• **DIRECTIONS FOR THIS TASK**
Your reply must consist of the data below, reproduced character for character.

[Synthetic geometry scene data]
══════

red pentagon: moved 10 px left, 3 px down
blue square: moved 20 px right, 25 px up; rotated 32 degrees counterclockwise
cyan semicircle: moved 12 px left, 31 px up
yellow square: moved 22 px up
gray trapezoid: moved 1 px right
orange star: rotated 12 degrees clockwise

══════

• **EXERCISE OUTPUT**
red pentagon: moved 10 px left, 3 px down
blue square: moved 20 px right, 25 px up; rotated 32 degrees counterclockwise
cyan semicircle: moved 12 px left, 31 px up
yellow square: moved 22 px up
gray trapezoid: moved 1 px right
orange star: rotated 12 degrees clockwise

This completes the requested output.